◆ WHAT YOU NEED TO DO: Read through the lines below for the string "unclassified" and copy each one that has it.

◆ Stored records:
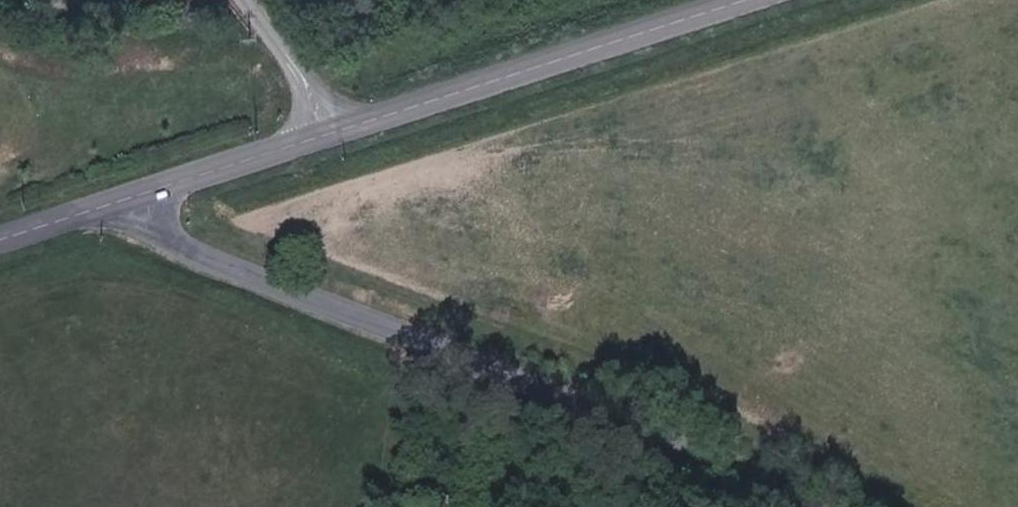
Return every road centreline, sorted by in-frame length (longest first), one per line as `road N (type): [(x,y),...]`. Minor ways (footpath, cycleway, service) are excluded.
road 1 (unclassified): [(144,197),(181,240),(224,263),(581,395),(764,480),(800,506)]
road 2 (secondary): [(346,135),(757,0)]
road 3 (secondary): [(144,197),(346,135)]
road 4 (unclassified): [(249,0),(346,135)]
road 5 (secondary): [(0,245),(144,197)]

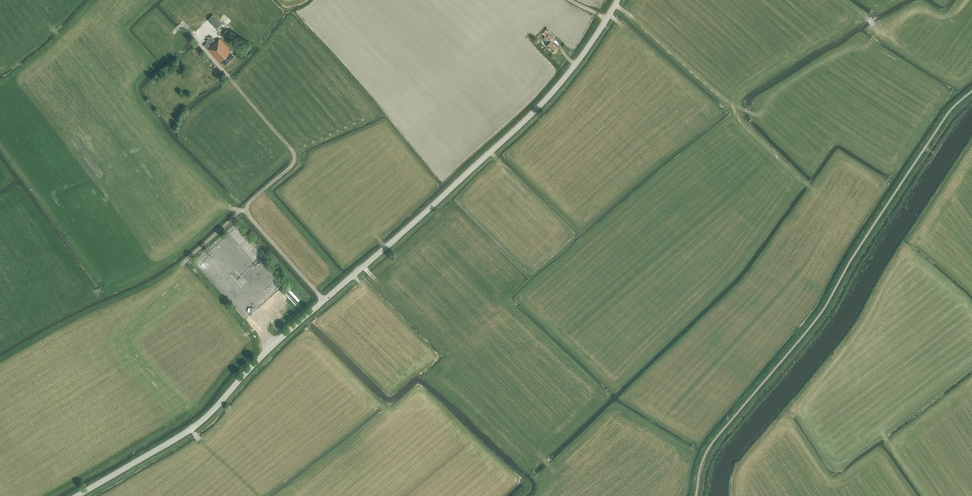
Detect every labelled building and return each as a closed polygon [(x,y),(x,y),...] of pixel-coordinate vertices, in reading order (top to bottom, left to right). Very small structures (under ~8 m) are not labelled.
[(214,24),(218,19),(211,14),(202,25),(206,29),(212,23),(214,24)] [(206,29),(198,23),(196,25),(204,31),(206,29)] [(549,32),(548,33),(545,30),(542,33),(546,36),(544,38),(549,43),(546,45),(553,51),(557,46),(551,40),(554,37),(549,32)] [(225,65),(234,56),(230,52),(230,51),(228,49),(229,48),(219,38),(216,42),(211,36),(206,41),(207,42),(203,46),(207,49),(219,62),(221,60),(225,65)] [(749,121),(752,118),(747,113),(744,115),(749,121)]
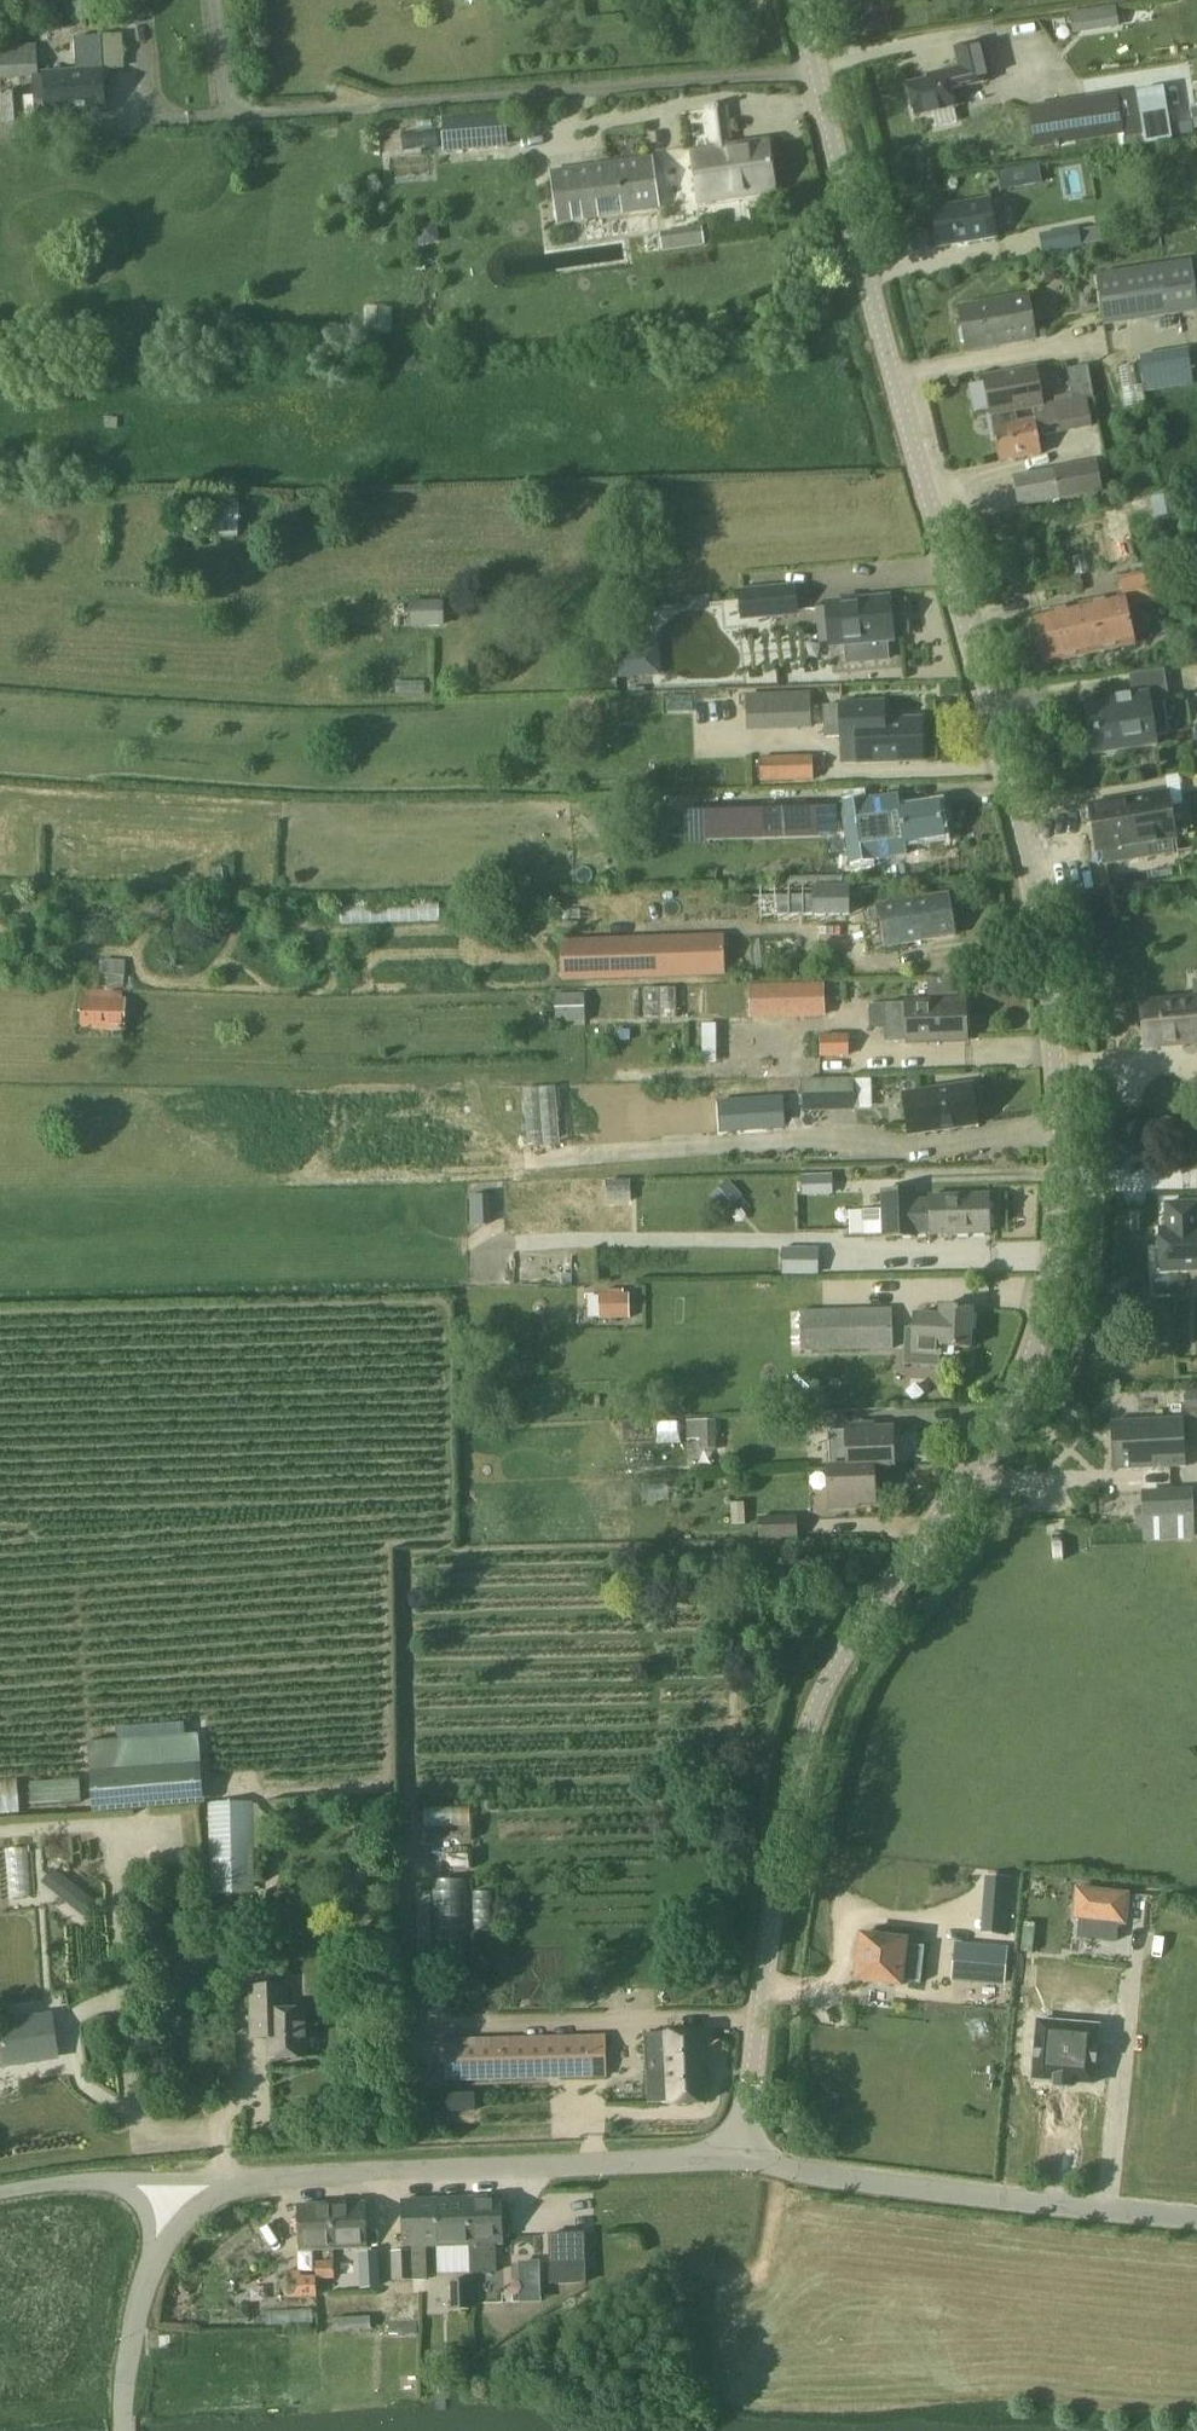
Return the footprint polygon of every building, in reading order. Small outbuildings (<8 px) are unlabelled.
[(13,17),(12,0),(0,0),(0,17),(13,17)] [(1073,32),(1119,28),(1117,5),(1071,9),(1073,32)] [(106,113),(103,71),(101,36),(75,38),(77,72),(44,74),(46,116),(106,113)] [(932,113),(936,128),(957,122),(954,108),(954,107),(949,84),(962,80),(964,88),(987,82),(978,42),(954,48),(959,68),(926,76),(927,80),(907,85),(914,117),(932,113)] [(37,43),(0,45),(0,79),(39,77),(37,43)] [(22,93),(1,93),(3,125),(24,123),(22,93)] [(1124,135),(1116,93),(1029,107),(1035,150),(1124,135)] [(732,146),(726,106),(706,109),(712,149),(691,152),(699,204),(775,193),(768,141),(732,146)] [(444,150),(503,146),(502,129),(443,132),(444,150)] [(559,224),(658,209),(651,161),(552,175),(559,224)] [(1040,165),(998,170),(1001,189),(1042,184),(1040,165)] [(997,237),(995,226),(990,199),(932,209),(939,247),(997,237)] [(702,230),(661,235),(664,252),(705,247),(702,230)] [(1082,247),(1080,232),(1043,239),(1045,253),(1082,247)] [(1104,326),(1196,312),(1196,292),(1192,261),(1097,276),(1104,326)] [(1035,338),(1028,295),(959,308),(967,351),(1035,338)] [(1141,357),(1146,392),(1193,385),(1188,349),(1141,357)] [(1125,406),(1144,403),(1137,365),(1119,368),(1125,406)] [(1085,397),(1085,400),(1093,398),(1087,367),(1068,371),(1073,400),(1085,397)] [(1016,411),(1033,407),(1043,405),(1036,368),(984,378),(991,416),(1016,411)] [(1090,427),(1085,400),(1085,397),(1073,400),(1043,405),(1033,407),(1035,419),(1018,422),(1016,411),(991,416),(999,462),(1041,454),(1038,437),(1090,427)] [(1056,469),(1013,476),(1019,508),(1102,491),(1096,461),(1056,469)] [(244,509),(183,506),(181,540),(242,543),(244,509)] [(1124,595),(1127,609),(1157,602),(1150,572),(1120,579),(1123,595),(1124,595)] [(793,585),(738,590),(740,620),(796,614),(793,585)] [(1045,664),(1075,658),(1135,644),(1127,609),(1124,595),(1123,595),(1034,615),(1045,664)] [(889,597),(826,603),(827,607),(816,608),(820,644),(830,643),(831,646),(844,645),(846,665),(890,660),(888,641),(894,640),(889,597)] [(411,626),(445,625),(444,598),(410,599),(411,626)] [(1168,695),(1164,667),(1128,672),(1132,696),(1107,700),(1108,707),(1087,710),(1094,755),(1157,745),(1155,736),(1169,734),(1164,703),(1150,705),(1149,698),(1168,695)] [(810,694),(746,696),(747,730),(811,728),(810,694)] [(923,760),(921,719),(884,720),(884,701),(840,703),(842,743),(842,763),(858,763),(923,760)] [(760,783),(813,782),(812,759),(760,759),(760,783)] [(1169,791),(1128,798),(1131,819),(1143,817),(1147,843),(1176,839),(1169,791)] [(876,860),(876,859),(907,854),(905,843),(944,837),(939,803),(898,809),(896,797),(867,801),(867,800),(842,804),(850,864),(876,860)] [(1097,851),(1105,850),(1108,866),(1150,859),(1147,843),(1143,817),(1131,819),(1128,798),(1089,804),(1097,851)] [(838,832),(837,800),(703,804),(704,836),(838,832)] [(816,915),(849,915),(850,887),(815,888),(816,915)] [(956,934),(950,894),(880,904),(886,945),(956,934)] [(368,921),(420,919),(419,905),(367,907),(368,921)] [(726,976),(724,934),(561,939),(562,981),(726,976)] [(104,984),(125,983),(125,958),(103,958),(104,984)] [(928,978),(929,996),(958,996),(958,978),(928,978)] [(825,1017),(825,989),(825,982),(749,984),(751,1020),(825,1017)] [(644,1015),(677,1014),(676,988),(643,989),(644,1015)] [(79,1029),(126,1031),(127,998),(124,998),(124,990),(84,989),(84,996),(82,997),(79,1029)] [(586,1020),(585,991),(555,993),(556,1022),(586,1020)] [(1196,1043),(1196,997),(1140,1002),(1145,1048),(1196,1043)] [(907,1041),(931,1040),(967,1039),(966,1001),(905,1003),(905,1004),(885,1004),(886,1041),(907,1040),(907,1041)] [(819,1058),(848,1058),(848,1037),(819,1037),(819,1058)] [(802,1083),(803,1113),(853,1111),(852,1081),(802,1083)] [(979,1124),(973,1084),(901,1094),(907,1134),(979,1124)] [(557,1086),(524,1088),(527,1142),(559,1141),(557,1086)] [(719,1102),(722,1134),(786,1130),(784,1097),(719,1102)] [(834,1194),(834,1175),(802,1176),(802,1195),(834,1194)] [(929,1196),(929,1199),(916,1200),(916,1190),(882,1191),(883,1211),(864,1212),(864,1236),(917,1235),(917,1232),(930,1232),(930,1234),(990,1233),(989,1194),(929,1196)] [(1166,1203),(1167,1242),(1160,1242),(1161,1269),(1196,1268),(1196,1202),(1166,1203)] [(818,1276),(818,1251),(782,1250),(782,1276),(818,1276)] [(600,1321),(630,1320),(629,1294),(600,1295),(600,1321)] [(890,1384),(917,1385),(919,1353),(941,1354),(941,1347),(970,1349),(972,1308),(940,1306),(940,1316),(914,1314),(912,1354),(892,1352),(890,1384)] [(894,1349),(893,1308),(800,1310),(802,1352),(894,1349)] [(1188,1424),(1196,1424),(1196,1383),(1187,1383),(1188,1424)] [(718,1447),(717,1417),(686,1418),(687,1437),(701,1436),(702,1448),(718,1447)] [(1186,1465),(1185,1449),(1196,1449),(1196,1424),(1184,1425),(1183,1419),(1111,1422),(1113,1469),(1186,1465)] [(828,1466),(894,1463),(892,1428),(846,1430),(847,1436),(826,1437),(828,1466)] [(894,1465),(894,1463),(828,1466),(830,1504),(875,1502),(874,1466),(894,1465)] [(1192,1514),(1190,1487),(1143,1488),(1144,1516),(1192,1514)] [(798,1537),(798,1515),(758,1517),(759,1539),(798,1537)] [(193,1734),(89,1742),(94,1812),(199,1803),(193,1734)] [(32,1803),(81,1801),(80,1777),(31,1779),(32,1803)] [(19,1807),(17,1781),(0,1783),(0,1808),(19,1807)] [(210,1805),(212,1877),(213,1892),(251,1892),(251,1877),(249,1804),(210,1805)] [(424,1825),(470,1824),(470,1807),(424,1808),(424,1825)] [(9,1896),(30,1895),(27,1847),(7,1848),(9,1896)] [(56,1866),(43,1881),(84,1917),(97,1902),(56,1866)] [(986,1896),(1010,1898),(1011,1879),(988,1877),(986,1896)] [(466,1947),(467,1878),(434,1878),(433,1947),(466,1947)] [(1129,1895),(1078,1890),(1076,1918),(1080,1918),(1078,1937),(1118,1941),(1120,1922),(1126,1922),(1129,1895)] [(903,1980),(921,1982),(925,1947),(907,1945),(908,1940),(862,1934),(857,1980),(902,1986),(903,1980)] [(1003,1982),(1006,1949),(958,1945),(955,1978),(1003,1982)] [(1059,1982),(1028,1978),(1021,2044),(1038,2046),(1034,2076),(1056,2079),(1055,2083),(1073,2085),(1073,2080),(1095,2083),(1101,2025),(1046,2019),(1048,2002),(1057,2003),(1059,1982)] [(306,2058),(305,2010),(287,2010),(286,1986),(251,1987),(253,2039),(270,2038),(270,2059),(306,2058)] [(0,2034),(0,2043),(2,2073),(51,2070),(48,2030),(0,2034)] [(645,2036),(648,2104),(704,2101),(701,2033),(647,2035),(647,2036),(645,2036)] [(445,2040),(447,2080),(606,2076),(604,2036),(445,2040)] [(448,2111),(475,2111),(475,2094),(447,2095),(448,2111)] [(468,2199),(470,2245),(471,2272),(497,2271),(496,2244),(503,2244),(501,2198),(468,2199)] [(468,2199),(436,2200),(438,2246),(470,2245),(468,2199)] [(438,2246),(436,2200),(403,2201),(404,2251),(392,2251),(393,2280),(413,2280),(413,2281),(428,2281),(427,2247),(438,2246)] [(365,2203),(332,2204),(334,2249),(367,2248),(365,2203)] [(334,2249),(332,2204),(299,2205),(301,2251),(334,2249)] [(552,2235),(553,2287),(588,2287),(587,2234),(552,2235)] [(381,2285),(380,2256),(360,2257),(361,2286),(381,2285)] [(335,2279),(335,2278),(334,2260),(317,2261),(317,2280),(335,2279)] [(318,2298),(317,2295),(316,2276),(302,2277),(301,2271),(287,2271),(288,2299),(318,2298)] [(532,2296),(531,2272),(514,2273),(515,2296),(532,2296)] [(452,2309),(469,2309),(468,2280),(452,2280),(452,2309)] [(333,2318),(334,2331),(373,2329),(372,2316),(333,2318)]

◆ REPLY:
road 1 (unclassified): [(144,197),(181,240),(224,263),(581,395),(764,480),(800,506)]
road 4 (unclassified): [(249,0),(346,135)]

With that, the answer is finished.